• [WHAT IS BEING ASKED]:
An exact transcription is needed, beginning at the line with "none -> purple 1x1 plate [218,180,241,204]" and ending at the last line of the listing, with pictures left out and nothing else added.
*****
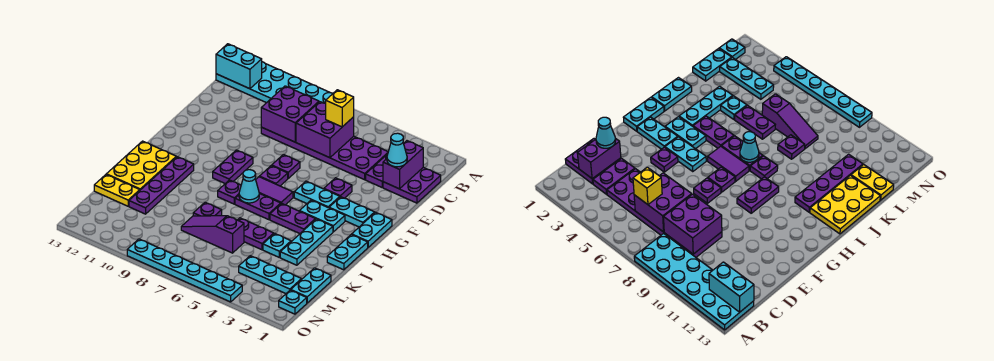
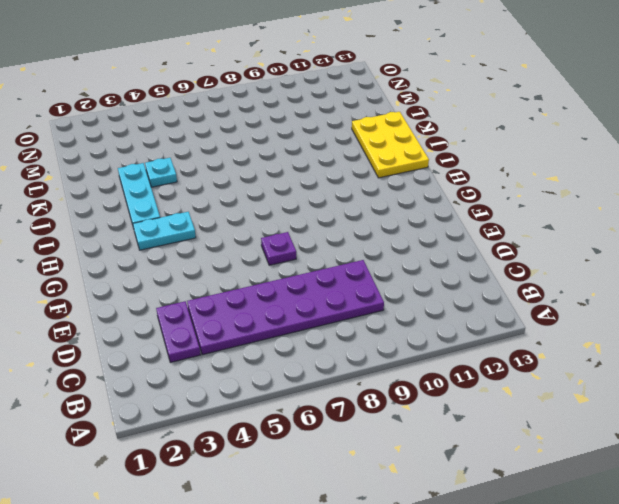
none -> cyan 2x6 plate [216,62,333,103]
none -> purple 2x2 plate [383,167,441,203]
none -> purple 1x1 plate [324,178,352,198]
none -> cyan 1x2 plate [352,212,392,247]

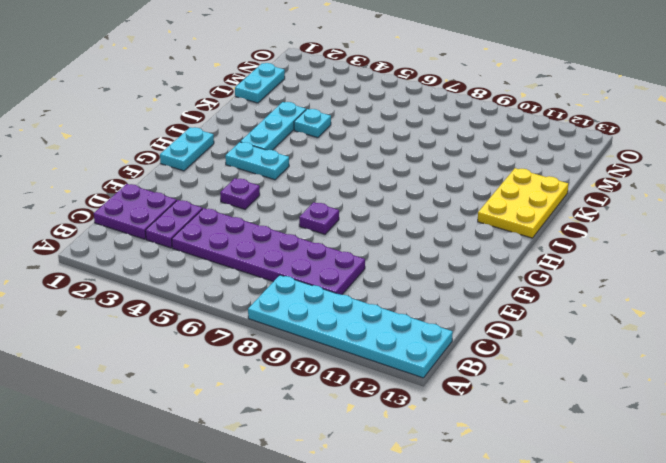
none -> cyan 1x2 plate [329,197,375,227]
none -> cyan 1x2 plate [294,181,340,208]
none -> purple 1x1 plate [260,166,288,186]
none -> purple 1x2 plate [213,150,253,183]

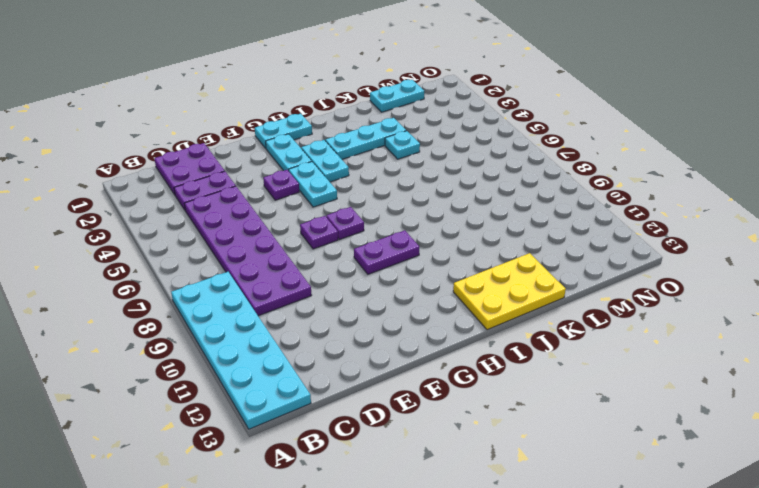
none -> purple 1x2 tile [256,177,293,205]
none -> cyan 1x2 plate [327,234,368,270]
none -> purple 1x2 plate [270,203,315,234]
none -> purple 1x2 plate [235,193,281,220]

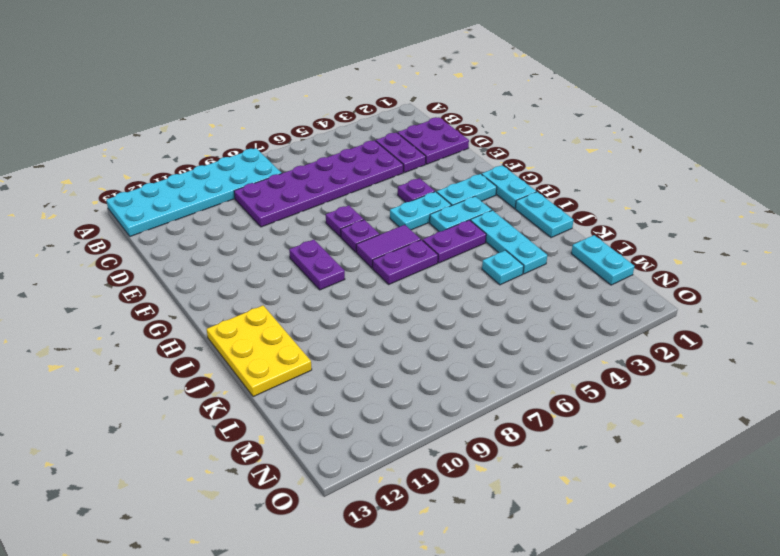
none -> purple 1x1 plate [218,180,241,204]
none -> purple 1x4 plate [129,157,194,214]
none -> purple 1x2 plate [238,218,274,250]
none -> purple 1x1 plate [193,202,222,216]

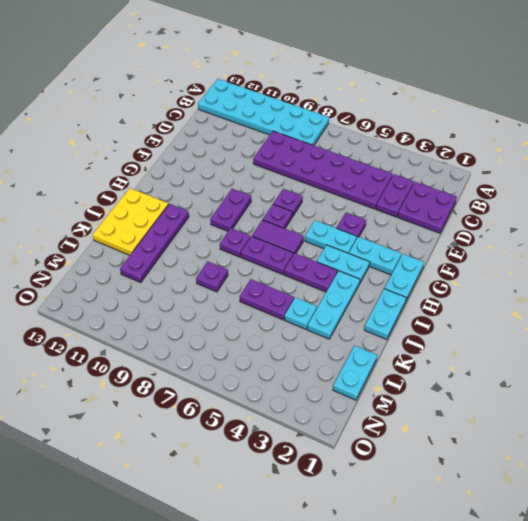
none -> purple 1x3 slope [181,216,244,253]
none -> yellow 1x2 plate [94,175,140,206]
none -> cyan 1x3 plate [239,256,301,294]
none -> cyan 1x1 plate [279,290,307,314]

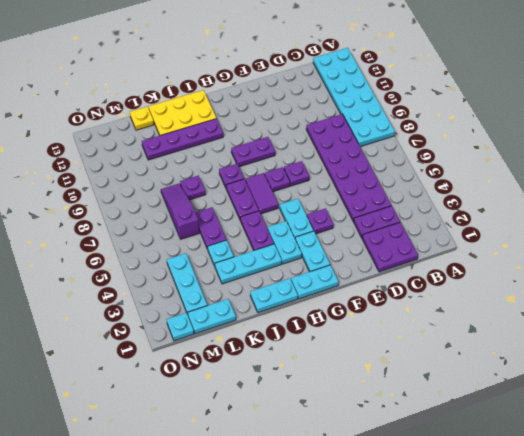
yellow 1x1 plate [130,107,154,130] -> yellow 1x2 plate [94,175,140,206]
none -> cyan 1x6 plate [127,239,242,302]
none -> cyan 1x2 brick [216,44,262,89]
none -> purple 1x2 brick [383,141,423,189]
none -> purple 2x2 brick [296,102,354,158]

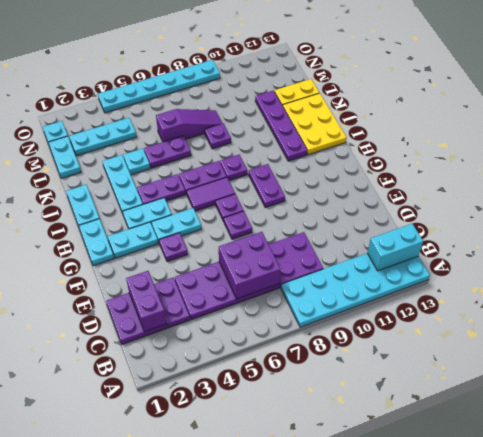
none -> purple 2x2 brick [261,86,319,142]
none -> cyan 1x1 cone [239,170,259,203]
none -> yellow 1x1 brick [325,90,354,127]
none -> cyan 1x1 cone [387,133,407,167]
*****
• [SOLUTION FOR THIS TASK]:
none -> purple 1x1 plate [218,180,241,204]
none -> purple 1x4 plate [129,157,194,214]
none -> purple 1x2 plate [238,218,274,250]
none -> purple 1x1 plate [193,202,222,216]

none -> purple 1x3 slope [181,216,244,253]
none -> yellow 1x2 plate [94,175,140,206]
none -> cyan 1x3 plate [239,256,301,294]
none -> cyan 1x1 plate [279,290,307,314]

yellow 1x1 plate [130,107,154,130] -> yellow 1x2 plate [94,175,140,206]
none -> cyan 1x6 plate [127,239,242,302]
none -> cyan 1x2 brick [216,44,262,89]
none -> purple 1x2 brick [383,141,423,189]
none -> purple 2x2 brick [296,102,354,158]

none -> purple 2x2 brick [261,86,319,142]
none -> cyan 1x1 cone [239,170,259,203]
none -> yellow 1x1 brick [325,90,354,127]
none -> cyan 1x1 cone [387,133,407,167]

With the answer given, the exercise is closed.